» **Instructions for the task**
Word for word, transcribe the lines below and drop the pictures.

(Before-and-after change data)
__________________________________________________
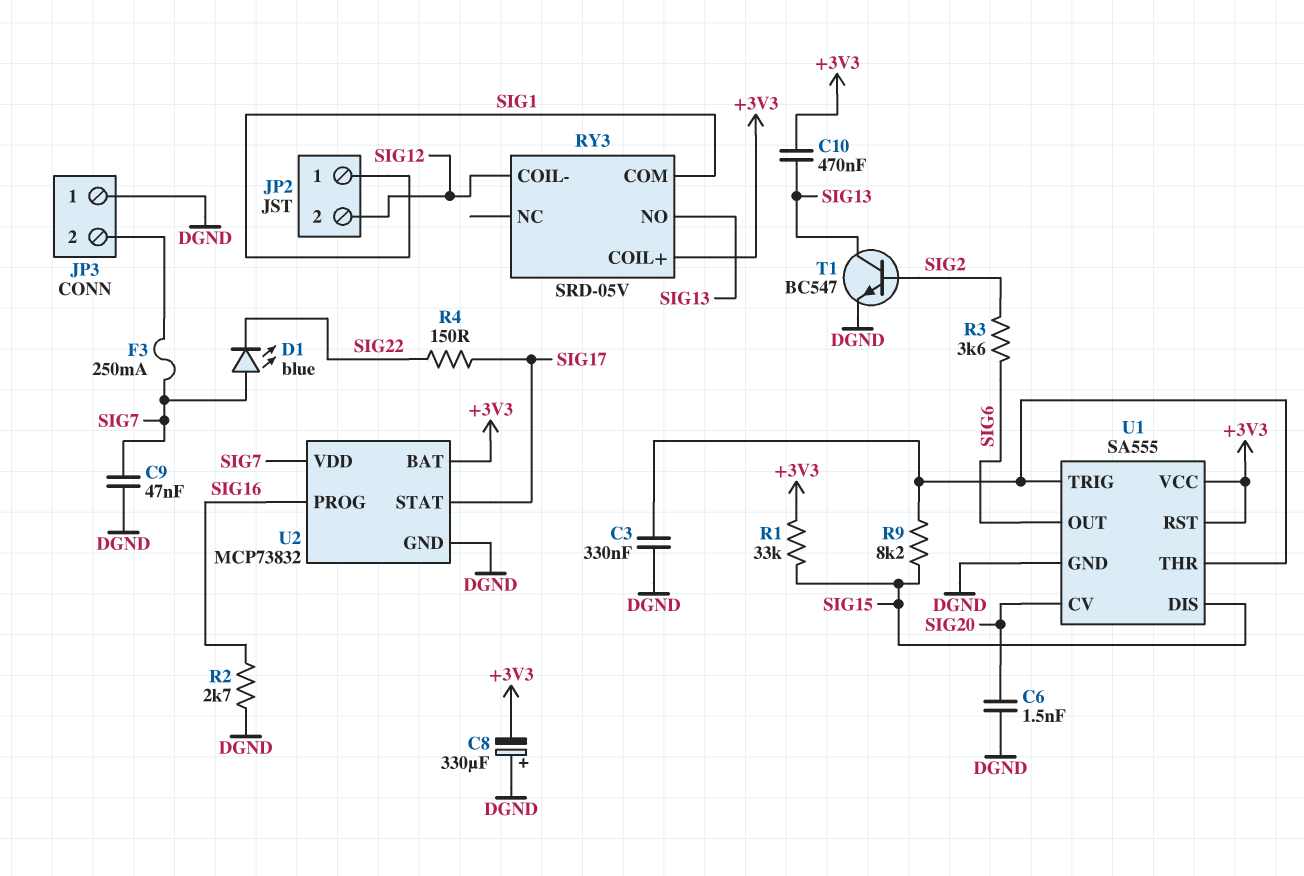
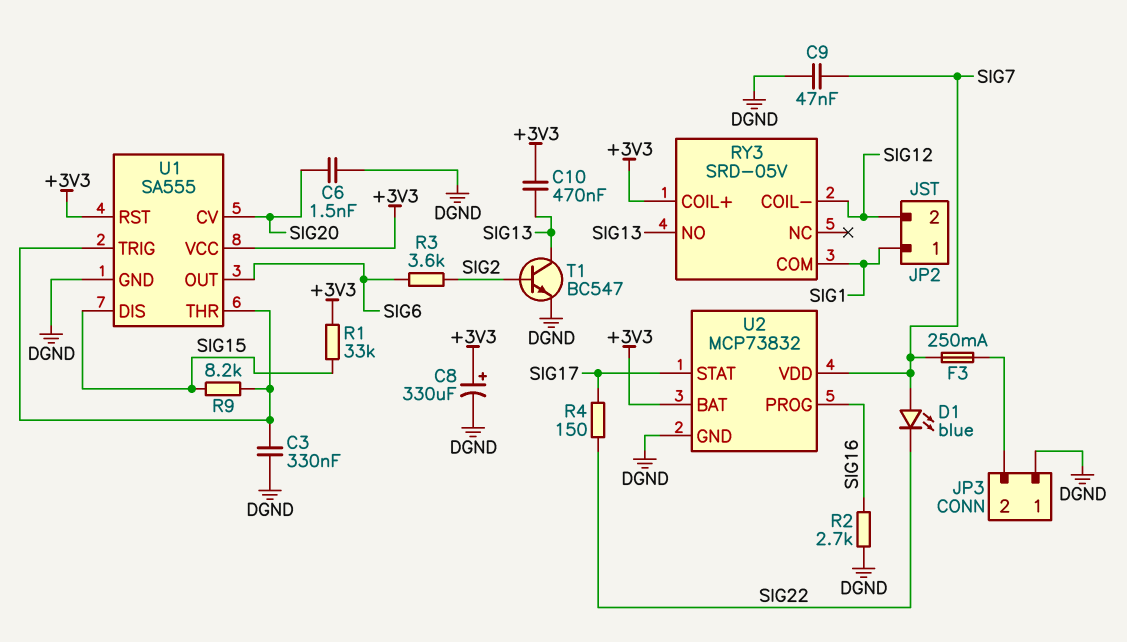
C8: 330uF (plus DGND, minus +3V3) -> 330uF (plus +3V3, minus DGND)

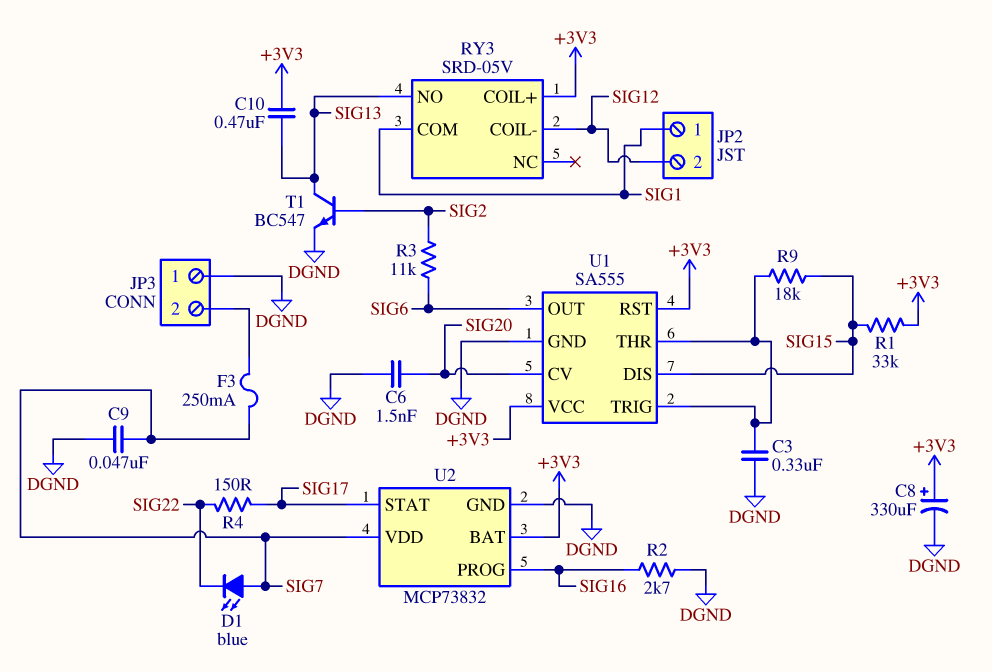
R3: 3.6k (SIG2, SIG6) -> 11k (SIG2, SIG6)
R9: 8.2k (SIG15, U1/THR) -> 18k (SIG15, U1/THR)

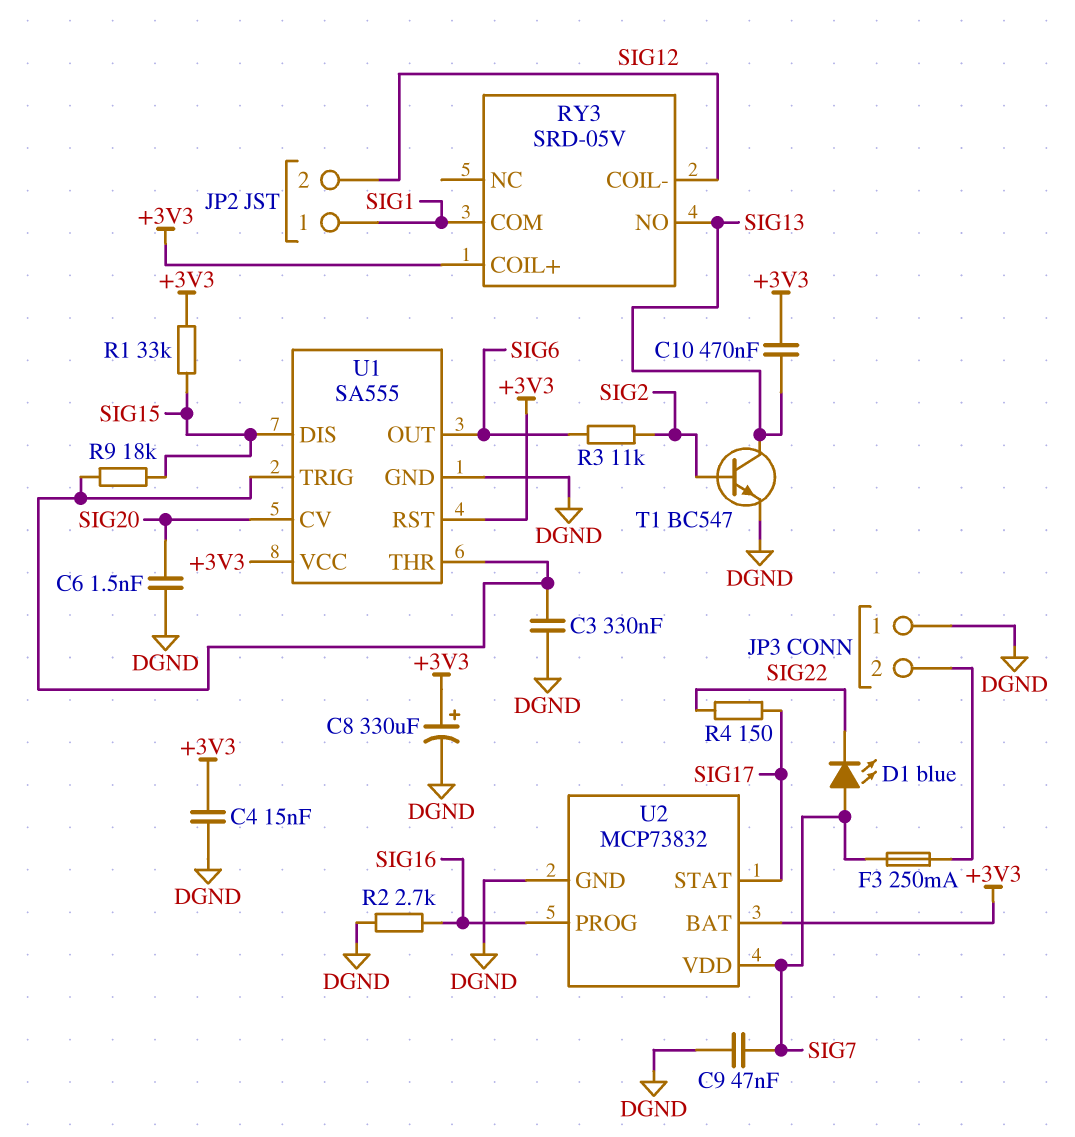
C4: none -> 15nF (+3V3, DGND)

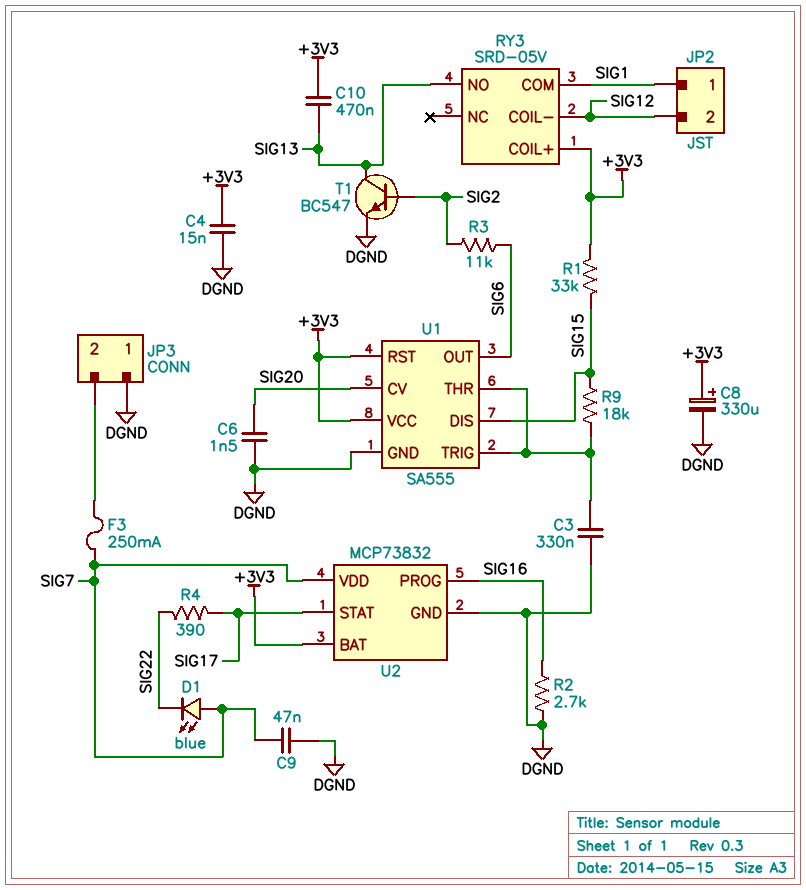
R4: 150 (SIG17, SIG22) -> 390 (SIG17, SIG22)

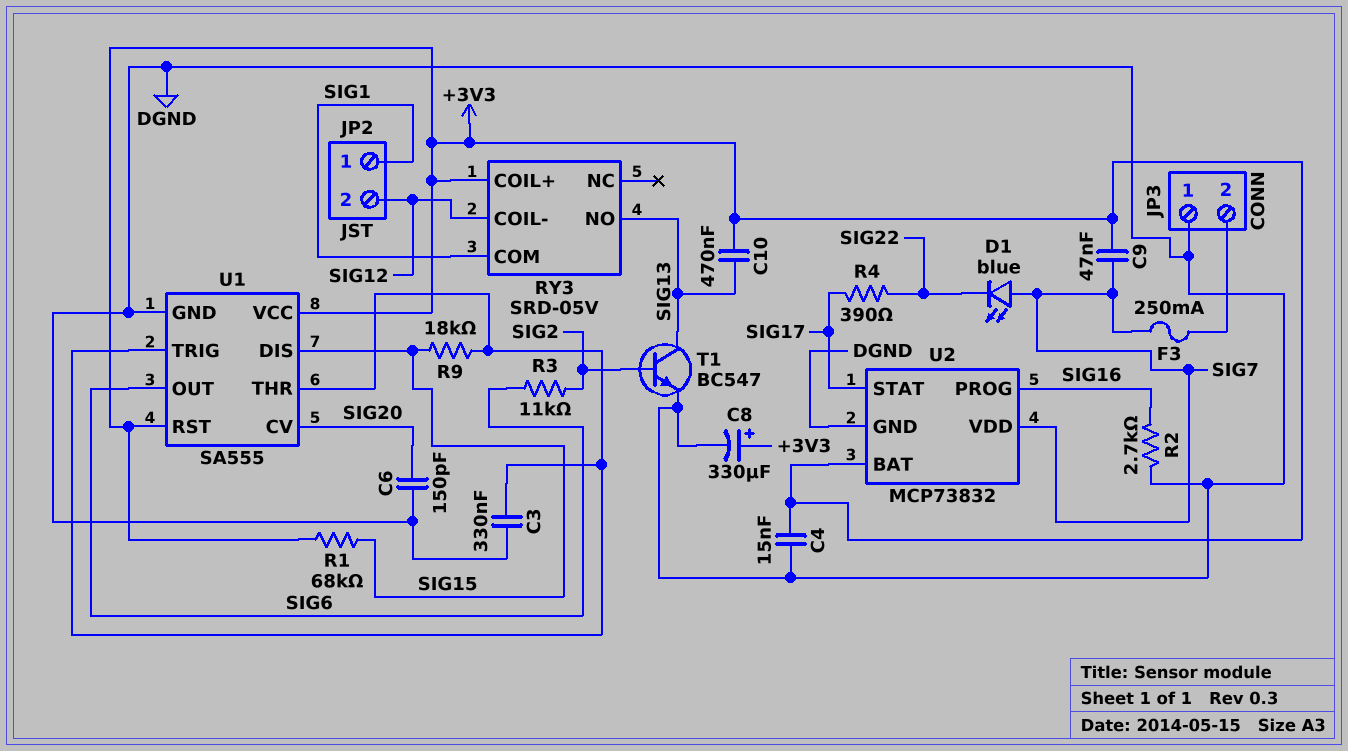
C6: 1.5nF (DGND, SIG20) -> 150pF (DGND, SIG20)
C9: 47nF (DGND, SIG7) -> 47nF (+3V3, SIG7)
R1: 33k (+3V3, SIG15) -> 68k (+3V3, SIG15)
__________________________________________________
» **Answer to this task**
C8: 330uF (plus DGND, minus +3V3) -> 330uF (plus +3V3, minus DGND)

R3: 3.6k (SIG2, SIG6) -> 11k (SIG2, SIG6)
R9: 8.2k (SIG15, U1/THR) -> 18k (SIG15, U1/THR)

C4: none -> 15nF (+3V3, DGND)

R4: 150 (SIG17, SIG22) -> 390 (SIG17, SIG22)

C6: 1.5nF (DGND, SIG20) -> 150pF (DGND, SIG20)
C9: 47nF (DGND, SIG7) -> 47nF (+3V3, SIG7)
R1: 33k (+3V3, SIG15) -> 68k (+3V3, SIG15)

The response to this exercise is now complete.